▸ **THE TASK**
Restate word for word all of the lines below, with each image left out.

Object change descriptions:
::::::::

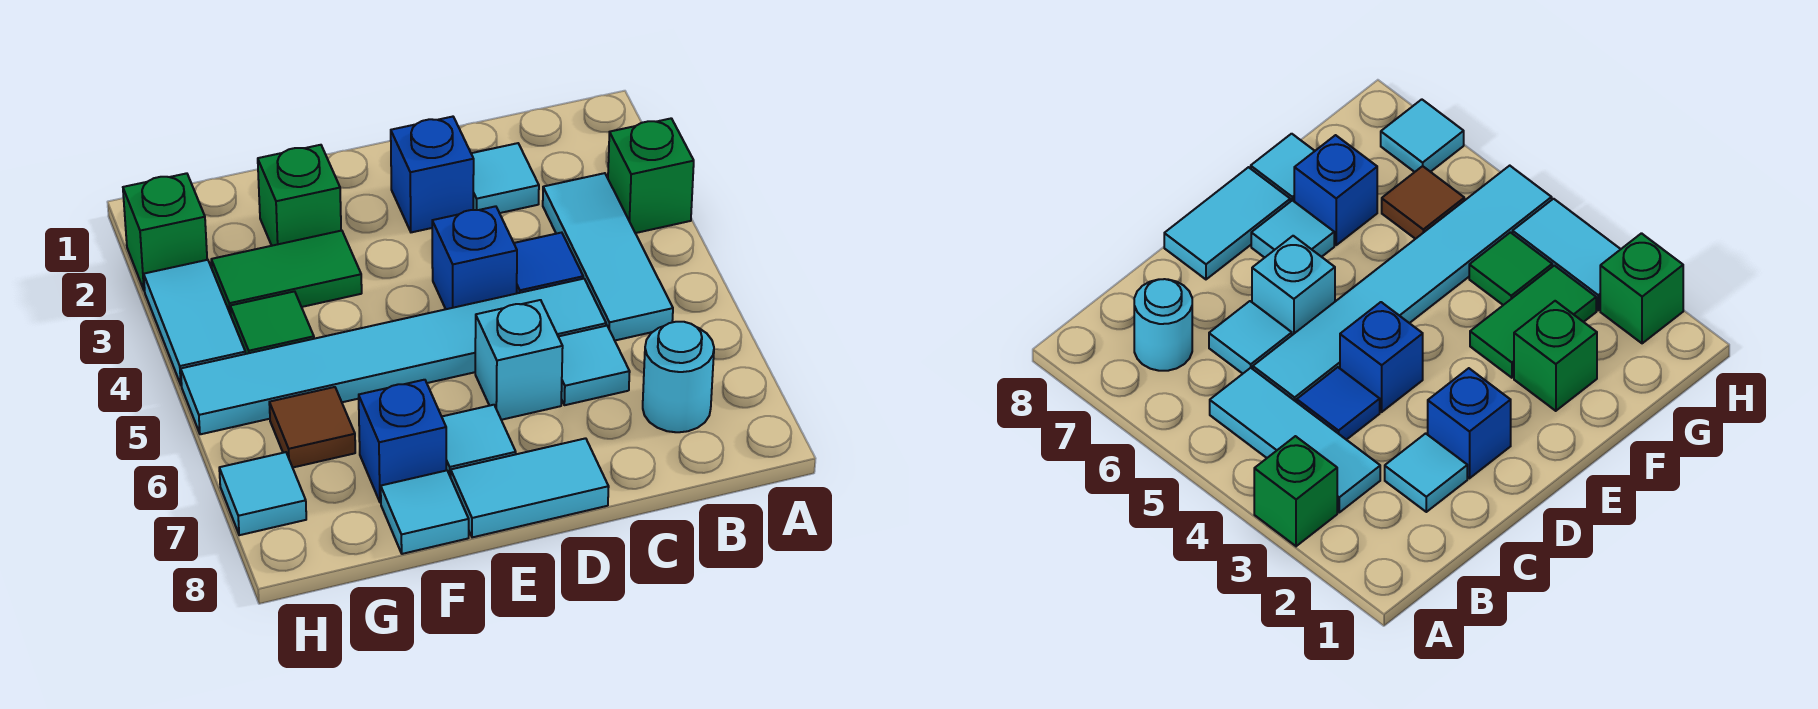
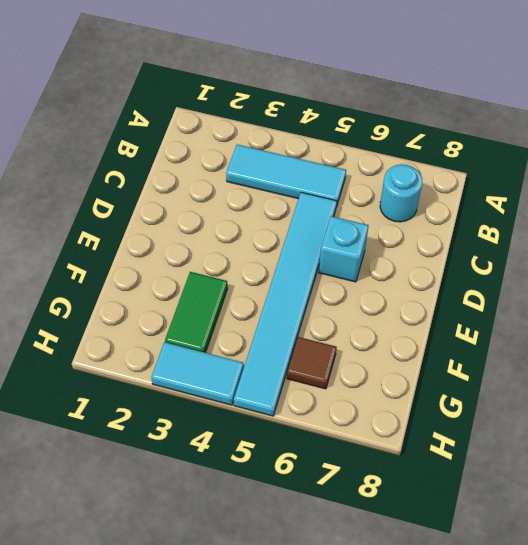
none -> green 1x1 brick [608,118,694,233]
none -> cyan 1x1 tile [471,143,539,213]
none -> blue 1x1 tile [514,233,583,293]

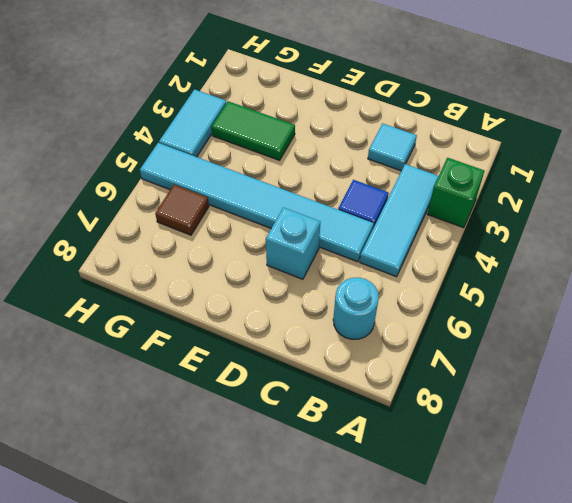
none -> cyan 1x1 tile [558,326,630,405]
none -> blue 1x1 brick [391,117,474,232]
none -> blue 1x1 brick [432,206,517,309]

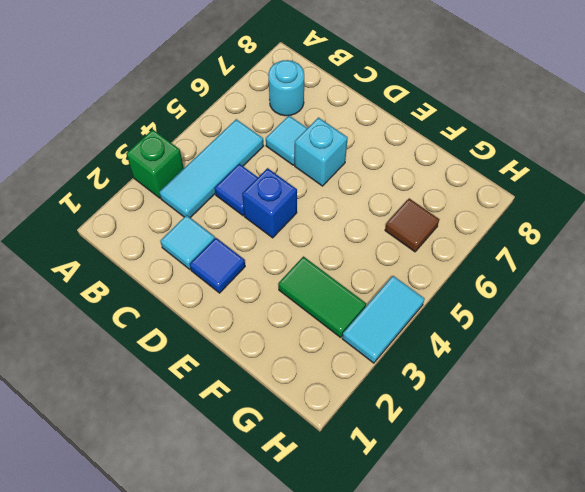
blue 1x1 tile [190,238,245,293] -> blue 1x1 brick [391,117,474,232]
none -> cyan 1x6 tile [181,279,606,434]
none -> cyan 1x2 tile [451,438,609,537]
none -> cyan 1x1 tile [442,405,516,477]

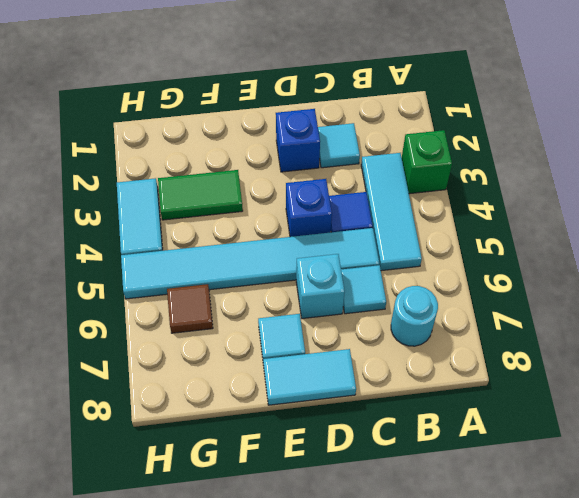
none -> green 1x1 brick [258,145,341,246]
none -> blue 1x1 brick [359,380,446,503]
none -> cyan 1x1 tile [381,470,469,554]

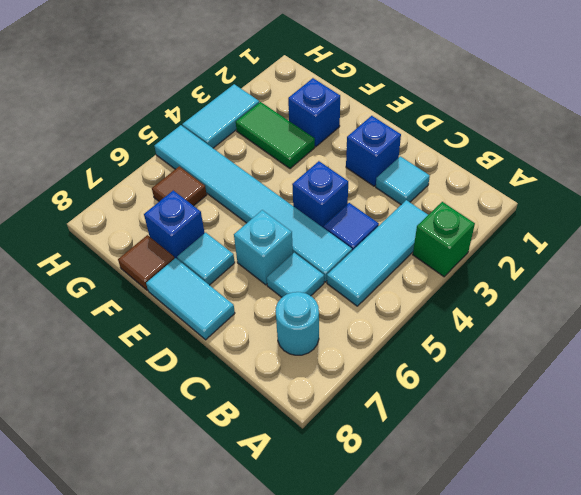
blue 1x1 brick [288,78,340,147] -> green 1x1 brick [258,145,341,246]
brown 1x1 tile [118,235,175,290] -> cyan 1x1 tile [381,470,469,554]
none -> green 1x1 tile [230,291,314,354]
none -> green 1x1 brick [123,173,207,291]
none -> cyan 1x1 tile [219,452,306,535]

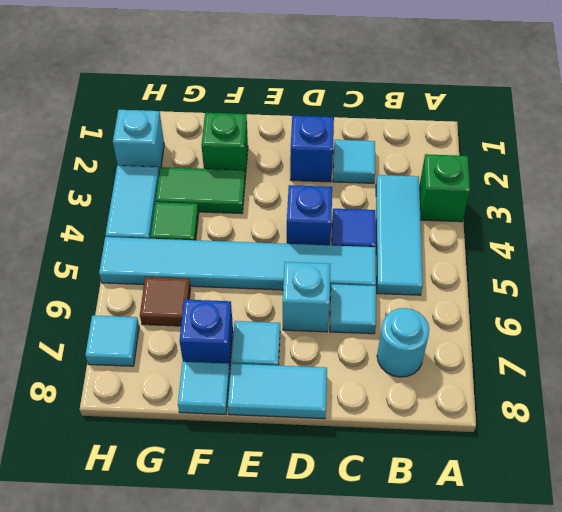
cyan 1x1 brick [113,110,164,172] -> green 1x1 brick [123,173,207,291]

::::::::

▸ **ANSWER AREA**
none -> green 1x1 brick [608,118,694,233]
none -> cyan 1x1 tile [471,143,539,213]
none -> blue 1x1 tile [514,233,583,293]

none -> cyan 1x1 tile [558,326,630,405]
none -> blue 1x1 brick [391,117,474,232]
none -> blue 1x1 brick [432,206,517,309]

blue 1x1 tile [190,238,245,293] -> blue 1x1 brick [391,117,474,232]
none -> cyan 1x6 tile [181,279,606,434]
none -> cyan 1x2 tile [451,438,609,537]
none -> cyan 1x1 tile [442,405,516,477]

none -> green 1x1 brick [258,145,341,246]
none -> blue 1x1 brick [359,380,446,503]
none -> cyan 1x1 tile [381,470,469,554]

blue 1x1 brick [288,78,340,147] -> green 1x1 brick [258,145,341,246]
brown 1x1 tile [118,235,175,290] -> cyan 1x1 tile [381,470,469,554]
none -> green 1x1 tile [230,291,314,354]
none -> green 1x1 brick [123,173,207,291]
none -> cyan 1x1 tile [219,452,306,535]

cyan 1x1 brick [113,110,164,172] -> green 1x1 brick [123,173,207,291]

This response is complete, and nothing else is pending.